## Exercise objective
The required answer is the data below, restated word for word with images omitted.

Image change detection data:
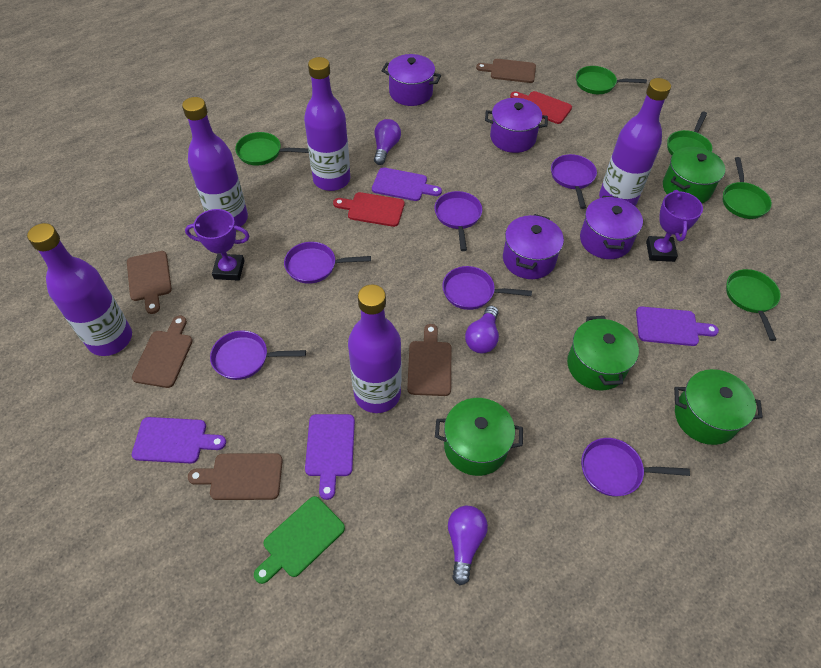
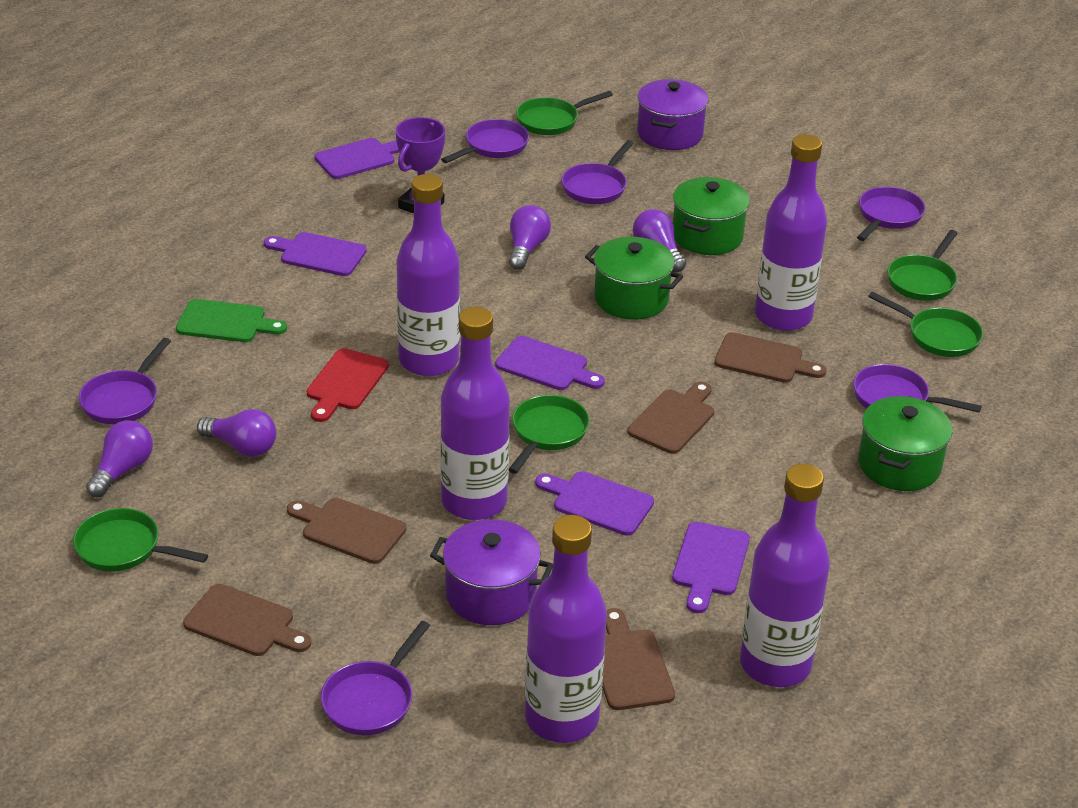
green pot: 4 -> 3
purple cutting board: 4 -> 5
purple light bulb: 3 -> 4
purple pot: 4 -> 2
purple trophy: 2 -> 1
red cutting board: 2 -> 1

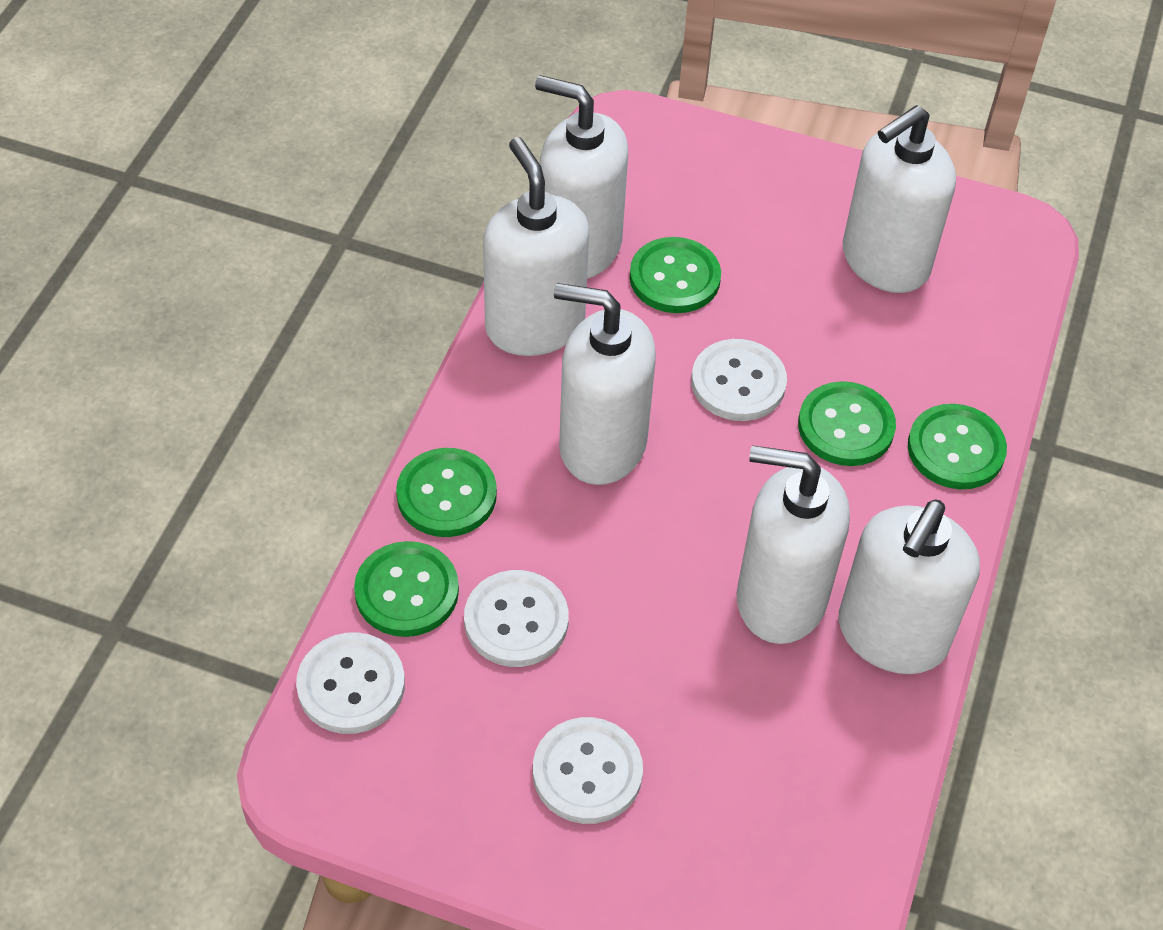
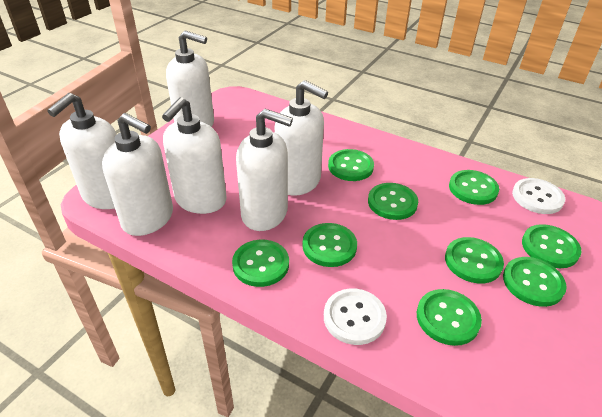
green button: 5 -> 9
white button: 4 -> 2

## Output for this exercise
green pot: 4 -> 3
purple cutting board: 4 -> 5
purple light bulb: 3 -> 4
purple pot: 4 -> 2
purple trophy: 2 -> 1
red cutting board: 2 -> 1

green button: 5 -> 9
white button: 4 -> 2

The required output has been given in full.